▸ **TASK BRIEF**: Everything in the entries below must be output exactly, apart from the pictures.

▸ **TASK DATA**:
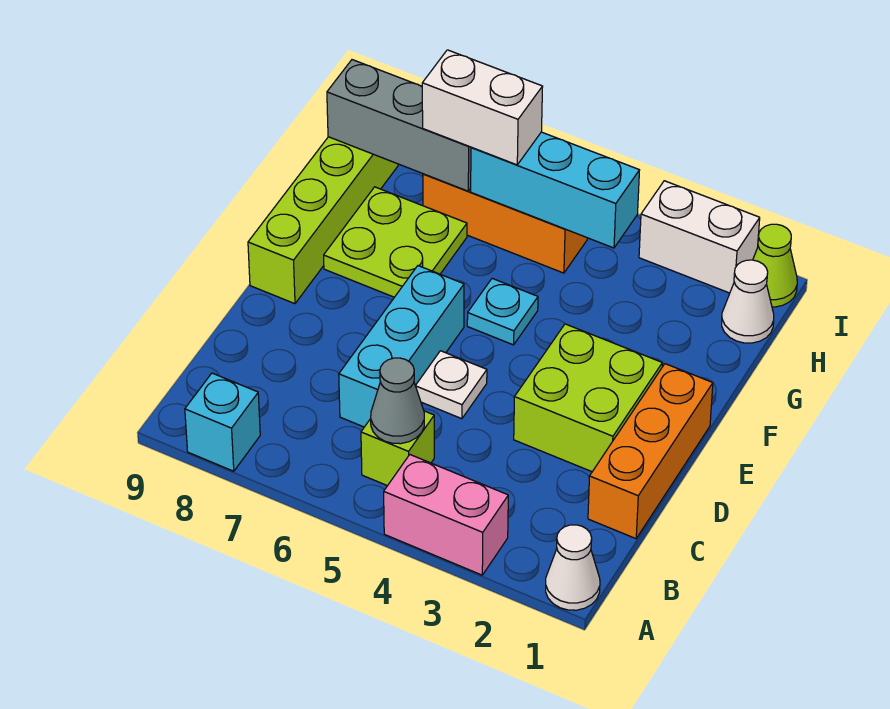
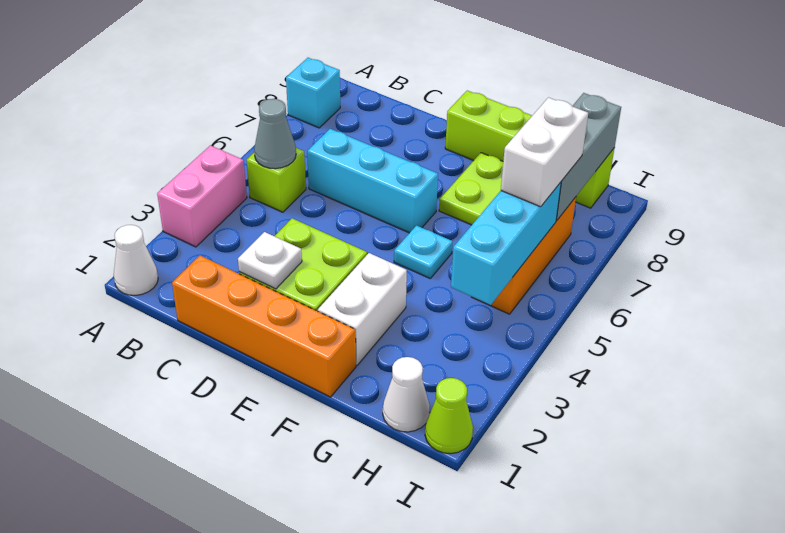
orange brick C1:E1 level 1 -> orange brick C1:F1 level 1
white plate D5 level 1 -> white plate D2 level 2
white brick I2:I3 level 1 -> white brick F2:F3 level 1

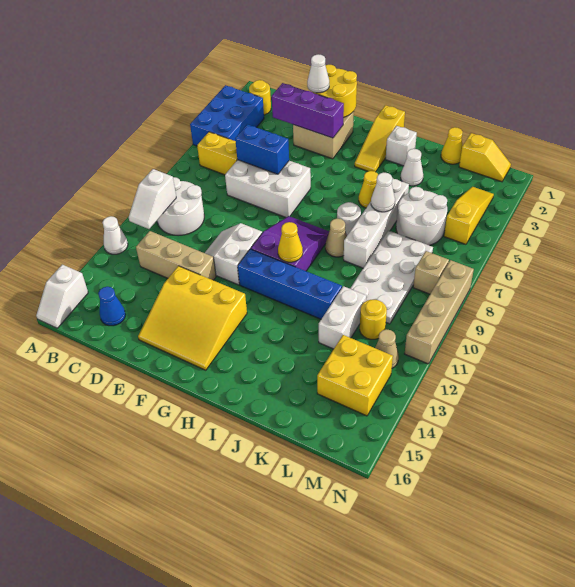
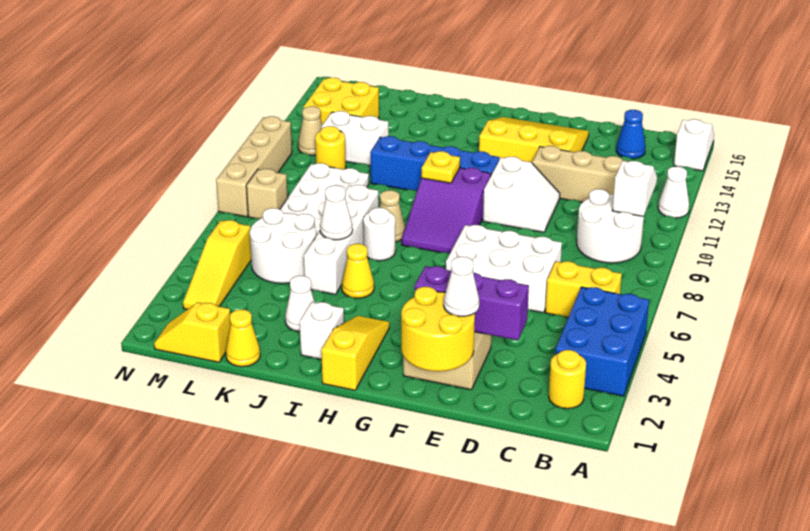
blue brick D6:E6 level 2 -> none
yellow cone H10 level 2 -> yellow plate H10 level 2
white brick K11:K12 level 1 -> white brick K12:L12 level 1

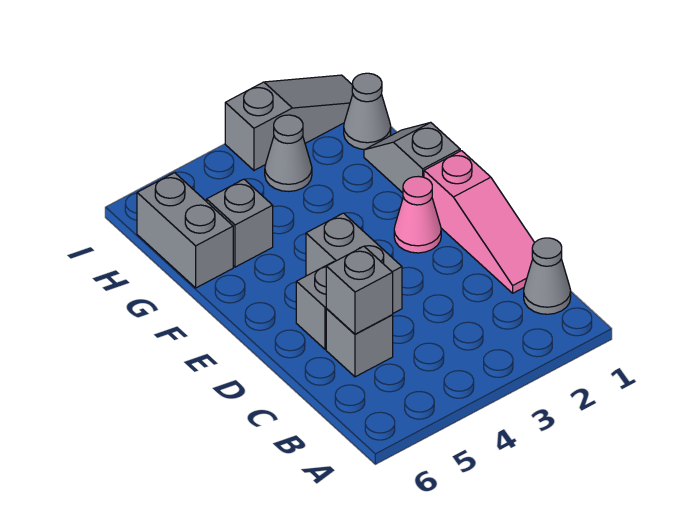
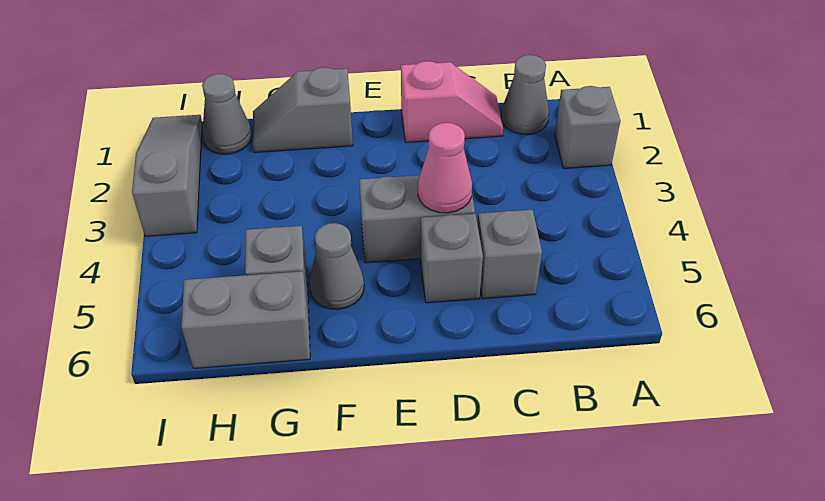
pink slope C1:E1 level 1 top E -> pink slope C1:D1 level 1 top D
grey brick C5 level 2 -> grey brick A2 level 1
pink cone E2 level 1 -> pink cone D4 level 2
grey cone H3 level 1 -> grey cone F5 level 1

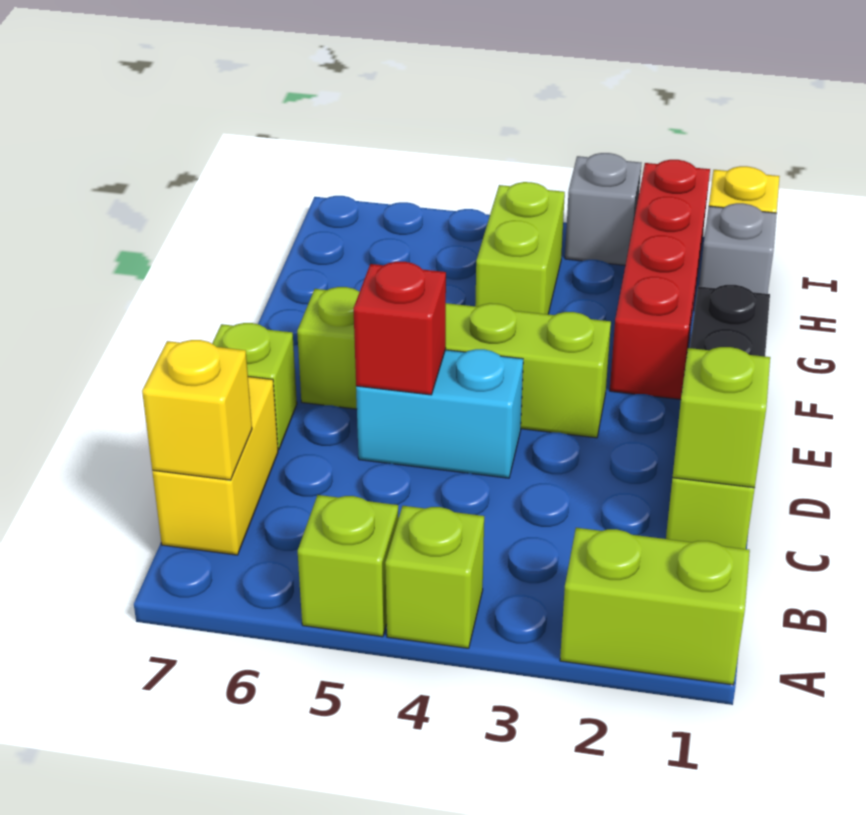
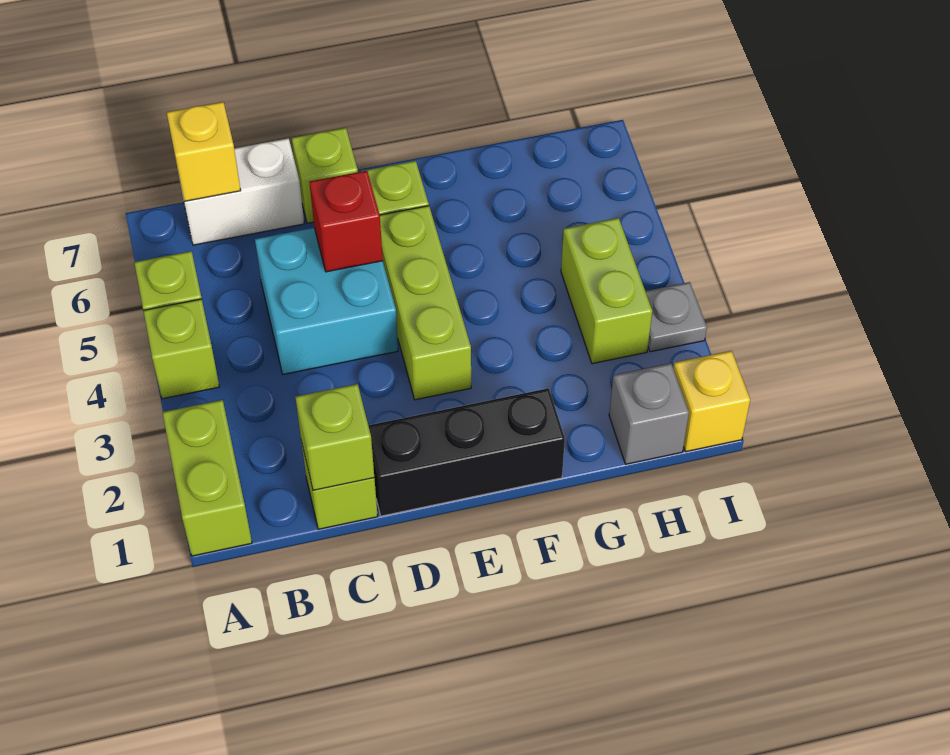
yellow brick B7:C7 level 1 -> white brick B7:C7 level 1
cyan brick D4:D5 level 1 -> cyan brick C4:D5 level 1
red brick F2:I2 level 1 -> none
lime brick G4:H4 level 1 -> lime brick H3:H4 level 1
grey brick I3 level 1 -> grey plate I3 level 1

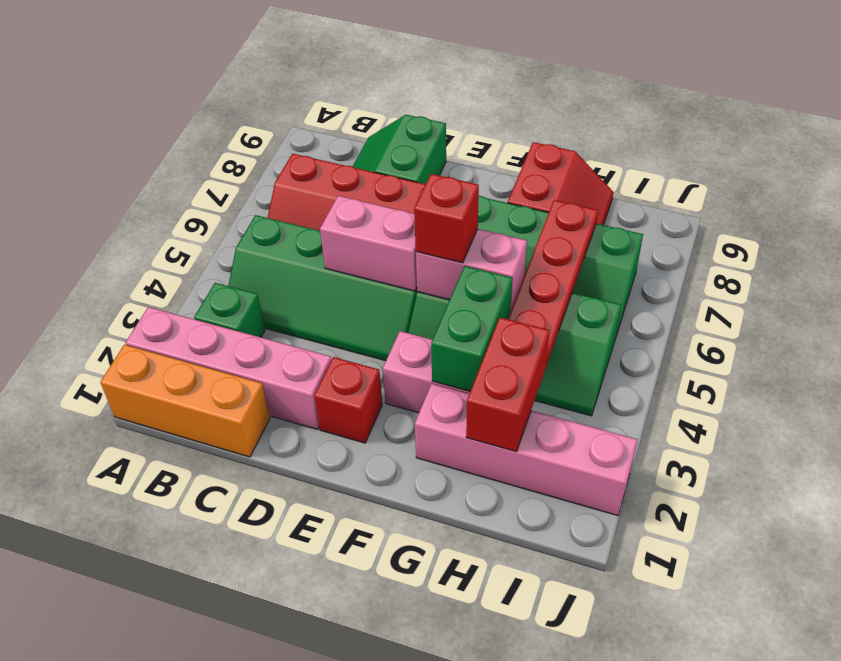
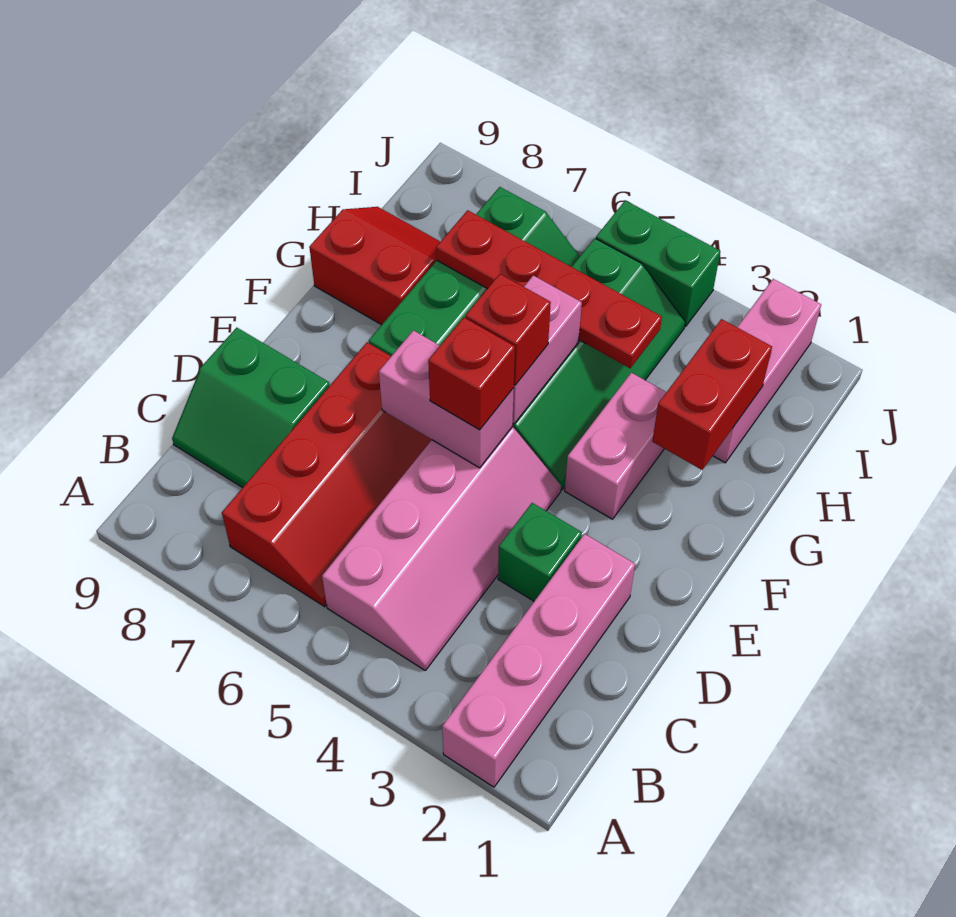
orange brick A1:C1 level 1 -> none
green brick B3 level 1 -> green brick D3 level 1
green slope B4:E5 level 1 top 5 -> pink slope B4:E5 level 1 top 5
pink brick D5:E5 level 2 -> pink brick E5:E6 level 2
red brick E2 level 1 -> red brick E5 level 3
pink brick G2:J2 level 1 -> pink brick H2:J2 level 1
green brick G3:G4 level 2 -> green brick J4:J5 level 1
red brick H2:H3 level 2 -> red brick G2:H2 level 2

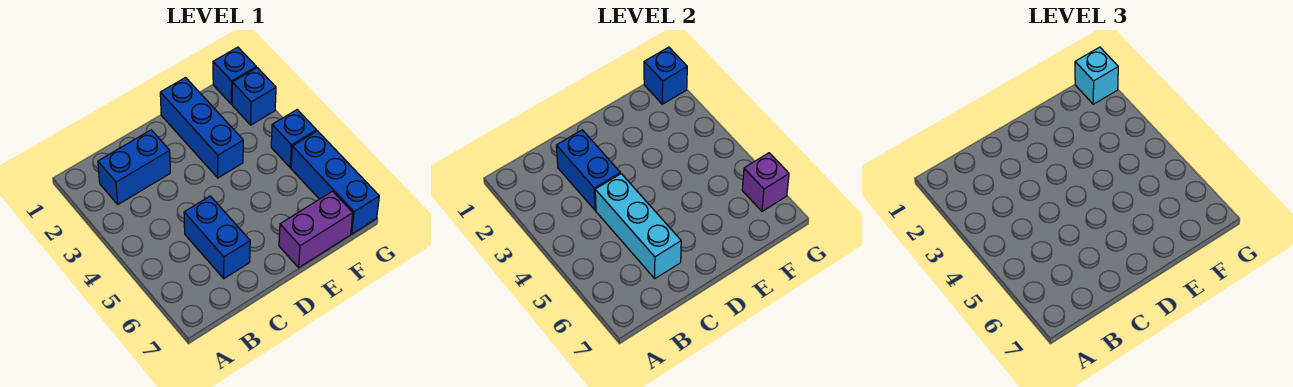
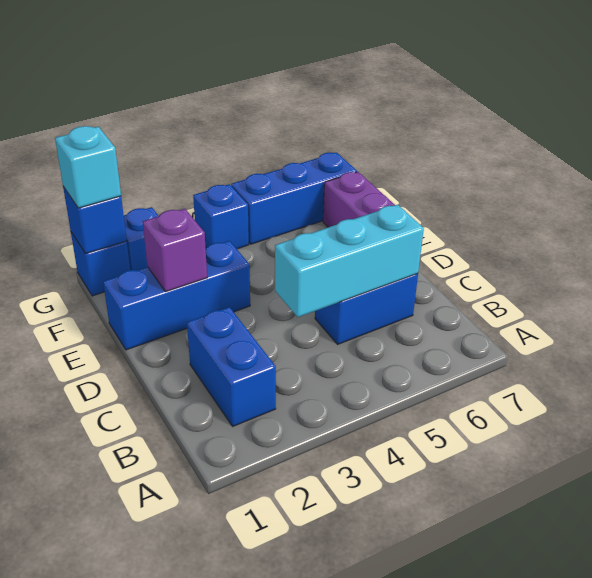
blue brick C2:C3 level 2 -> none
purple brick G6 level 2 -> purple brick E2 level 2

▸ **EXERCISE OUTPUT**:
orange brick C1:E1 level 1 -> orange brick C1:F1 level 1
white plate D5 level 1 -> white plate D2 level 2
white brick I2:I3 level 1 -> white brick F2:F3 level 1

blue brick D6:E6 level 2 -> none
yellow cone H10 level 2 -> yellow plate H10 level 2
white brick K11:K12 level 1 -> white brick K12:L12 level 1

pink slope C1:E1 level 1 top E -> pink slope C1:D1 level 1 top D
grey brick C5 level 2 -> grey brick A2 level 1
pink cone E2 level 1 -> pink cone D4 level 2
grey cone H3 level 1 -> grey cone F5 level 1

yellow brick B7:C7 level 1 -> white brick B7:C7 level 1
cyan brick D4:D5 level 1 -> cyan brick C4:D5 level 1
red brick F2:I2 level 1 -> none
lime brick G4:H4 level 1 -> lime brick H3:H4 level 1
grey brick I3 level 1 -> grey plate I3 level 1

orange brick A1:C1 level 1 -> none
green brick B3 level 1 -> green brick D3 level 1
green slope B4:E5 level 1 top 5 -> pink slope B4:E5 level 1 top 5
pink brick D5:E5 level 2 -> pink brick E5:E6 level 2
red brick E2 level 1 -> red brick E5 level 3
pink brick G2:J2 level 1 -> pink brick H2:J2 level 1
green brick G3:G4 level 2 -> green brick J4:J5 level 1
red brick H2:H3 level 2 -> red brick G2:H2 level 2

blue brick C2:C3 level 2 -> none
purple brick G6 level 2 -> purple brick E2 level 2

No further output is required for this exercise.